> [Records for this exercise]:
· · · · · · ·
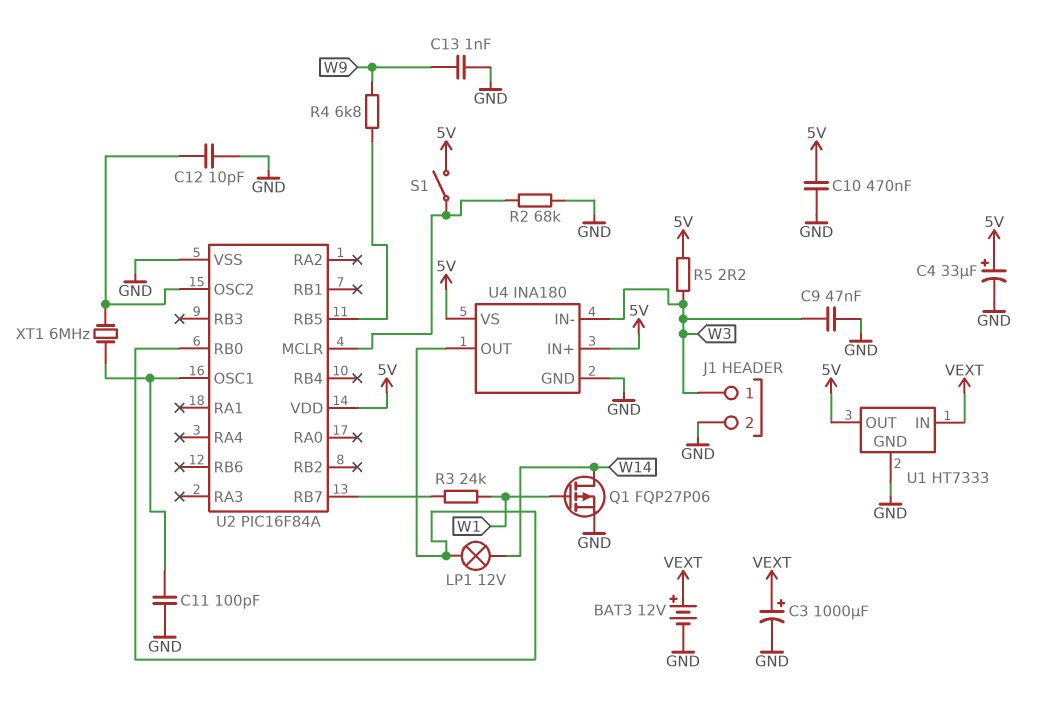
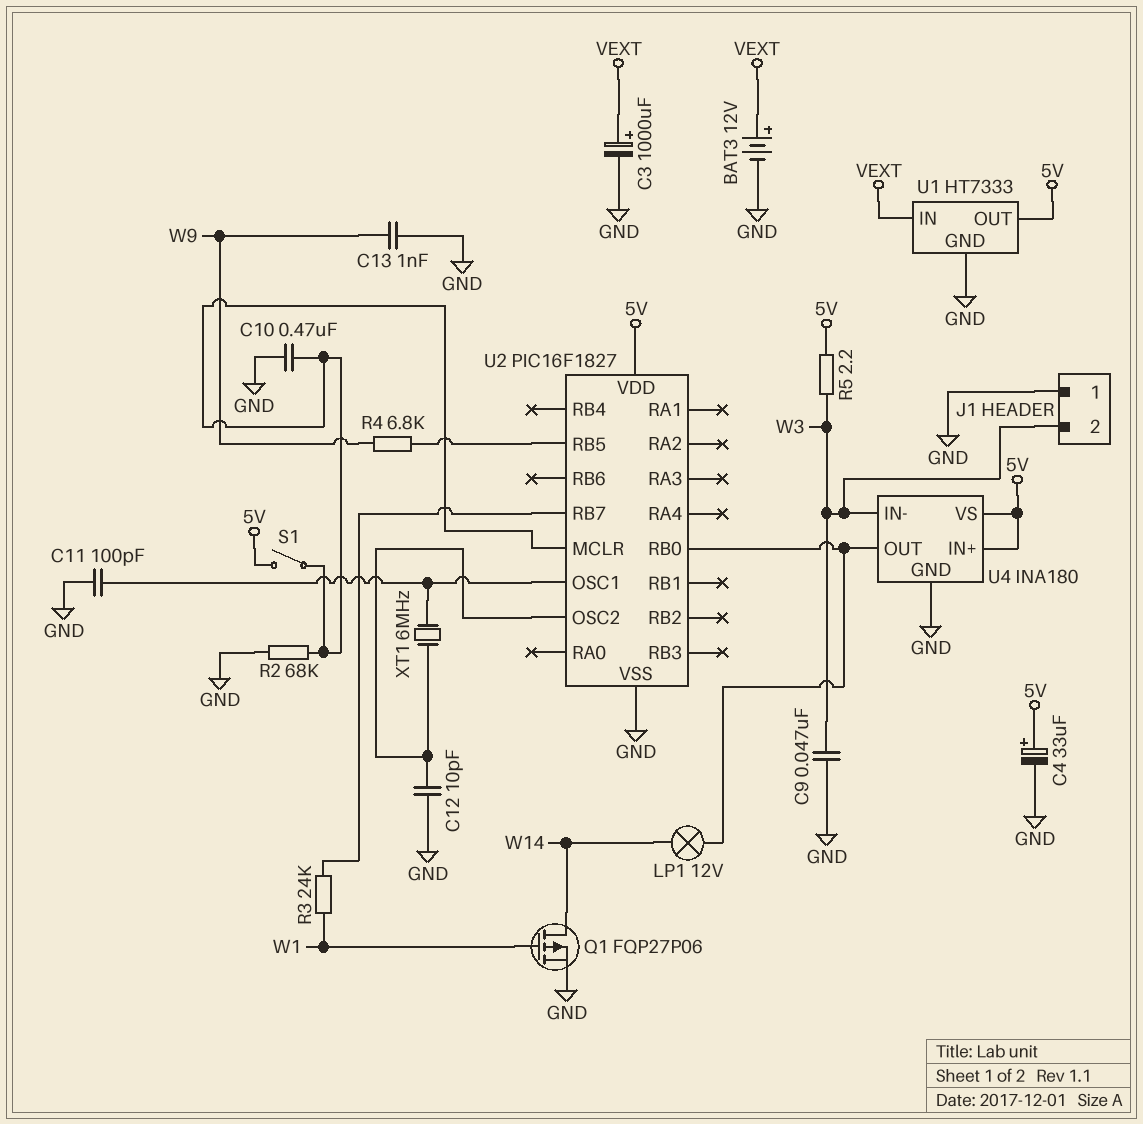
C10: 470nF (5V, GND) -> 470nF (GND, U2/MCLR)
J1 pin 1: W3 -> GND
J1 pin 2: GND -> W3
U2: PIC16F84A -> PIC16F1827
· · · · · · ·
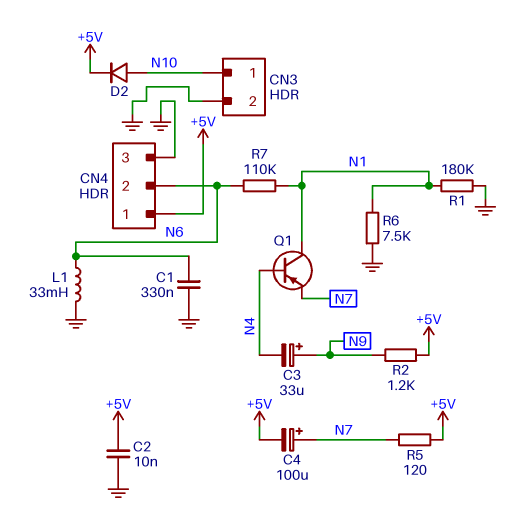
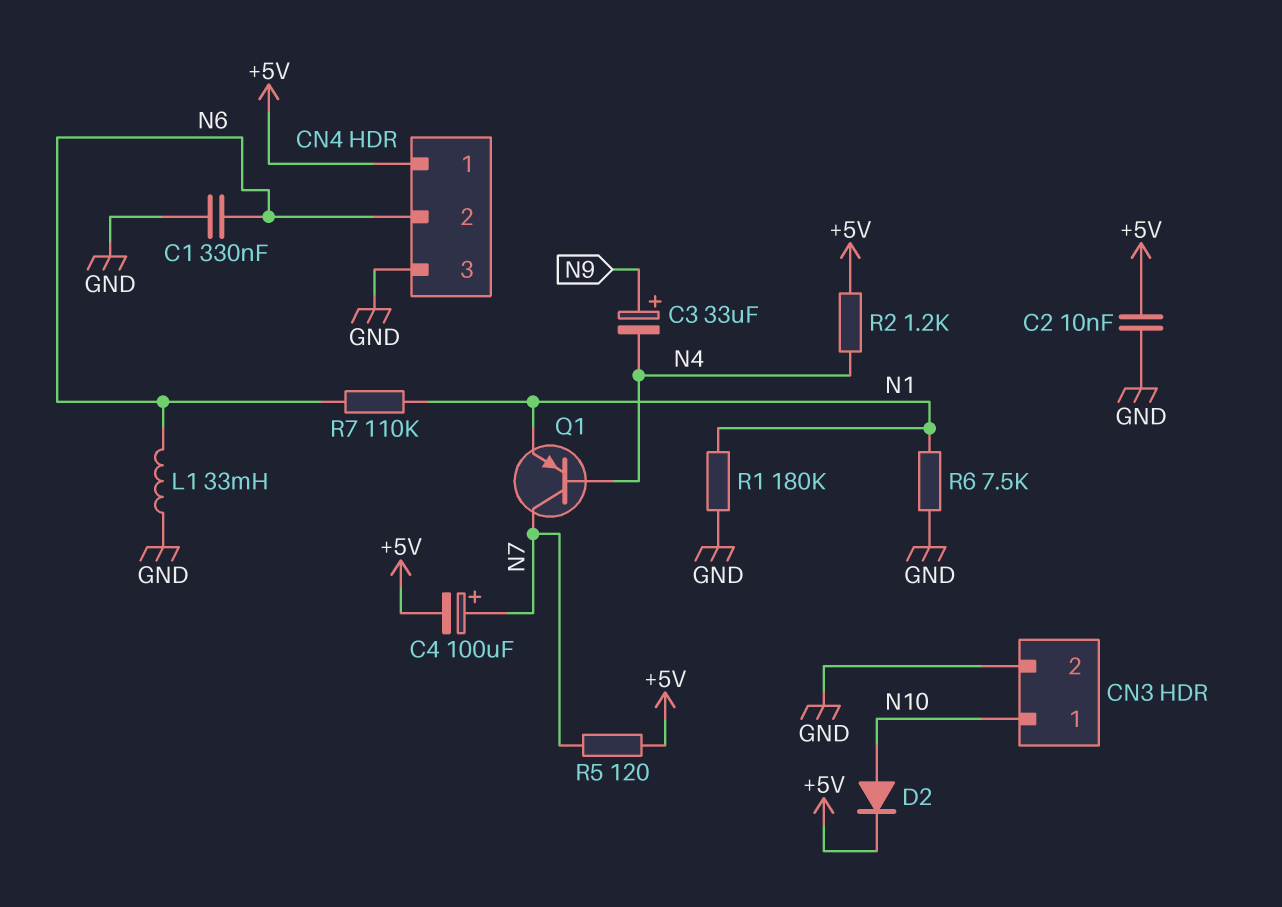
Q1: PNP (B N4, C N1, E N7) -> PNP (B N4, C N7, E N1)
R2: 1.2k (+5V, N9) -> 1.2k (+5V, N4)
· · · · · · ·
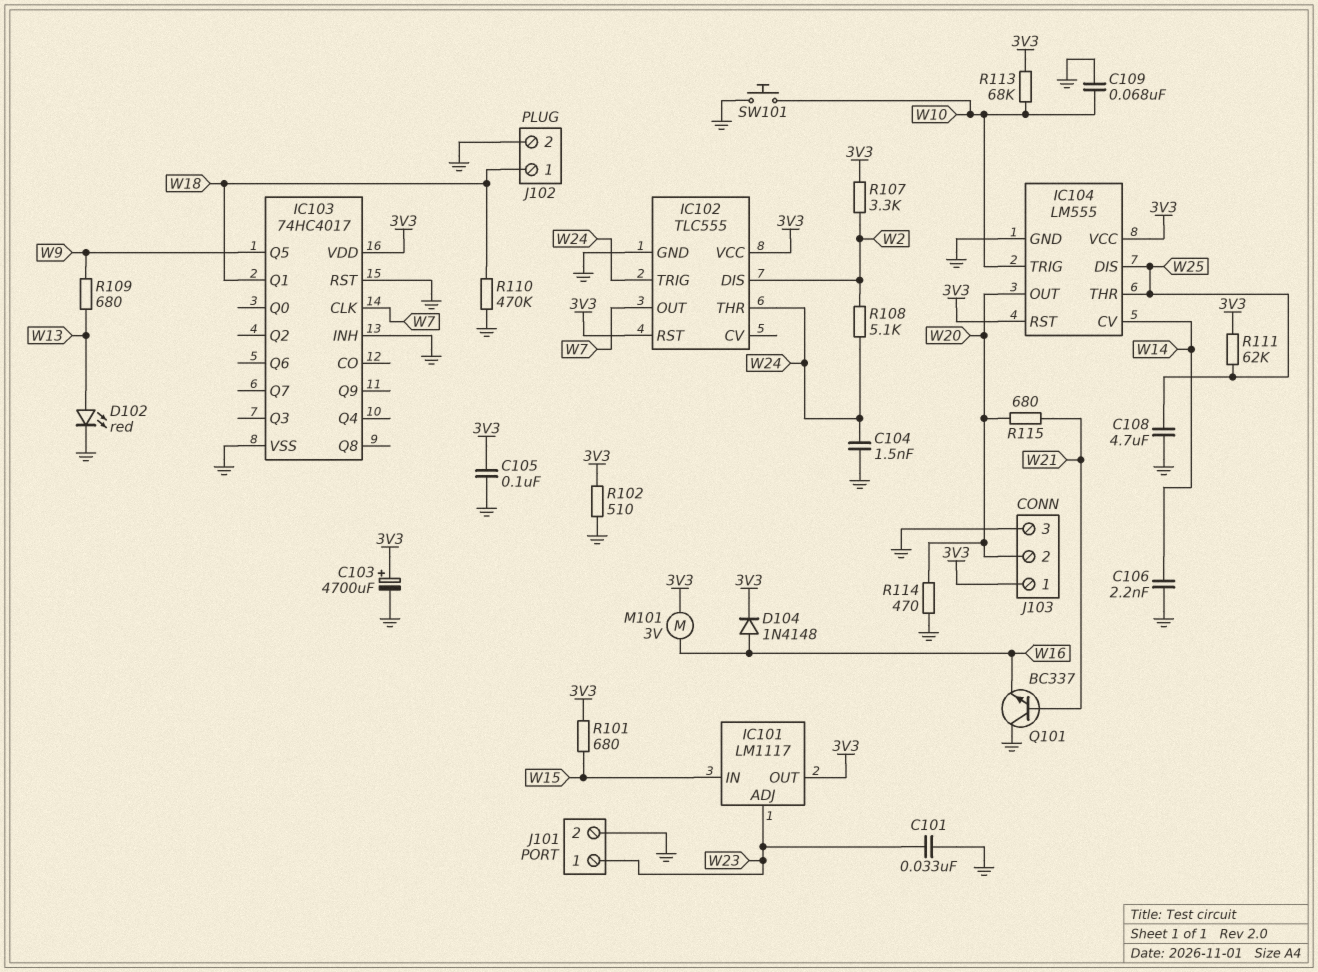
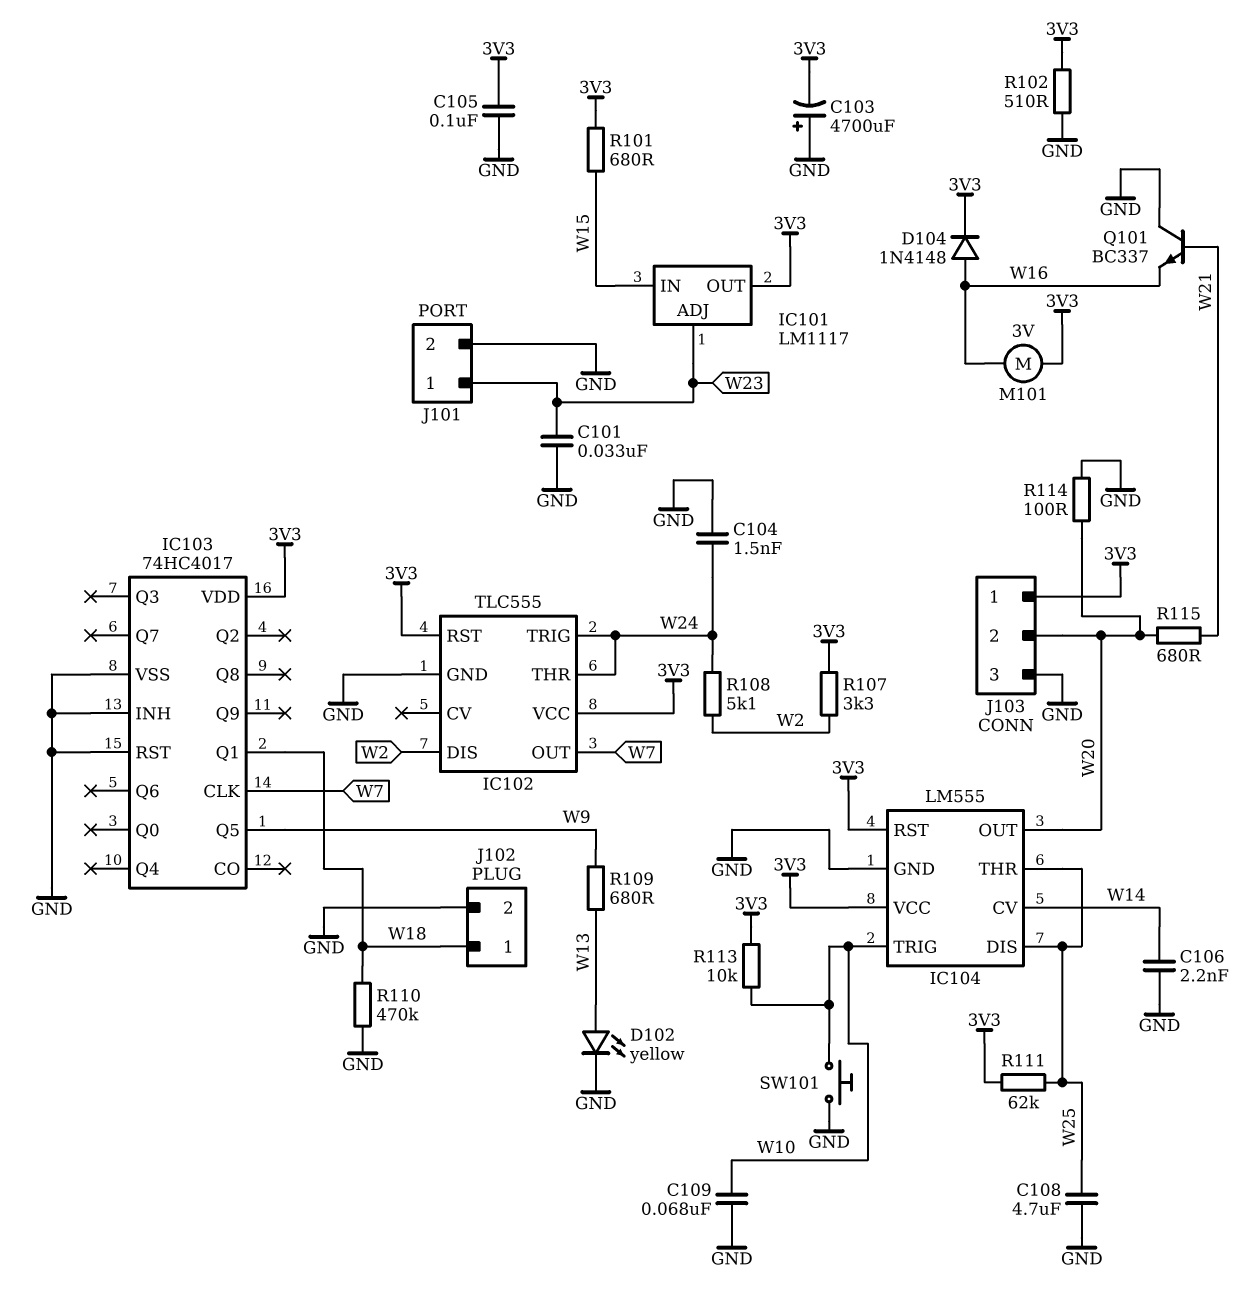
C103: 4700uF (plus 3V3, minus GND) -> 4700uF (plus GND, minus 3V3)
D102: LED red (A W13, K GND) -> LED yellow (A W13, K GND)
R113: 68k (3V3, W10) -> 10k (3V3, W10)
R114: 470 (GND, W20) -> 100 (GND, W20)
· · · · · · ·
> [What you are asked to do]: Repeat word for word the lines above that run from the line containing "D102: LED red" through the line containing "R114: 470 (GND, W20) -> 100 (GND, W20)", both ends included, and nothing else.

> [Reply]:
D102: LED red (A W13, K GND) -> LED yellow (A W13, K GND)
R113: 68k (3V3, W10) -> 10k (3V3, W10)
R114: 470 (GND, W20) -> 100 (GND, W20)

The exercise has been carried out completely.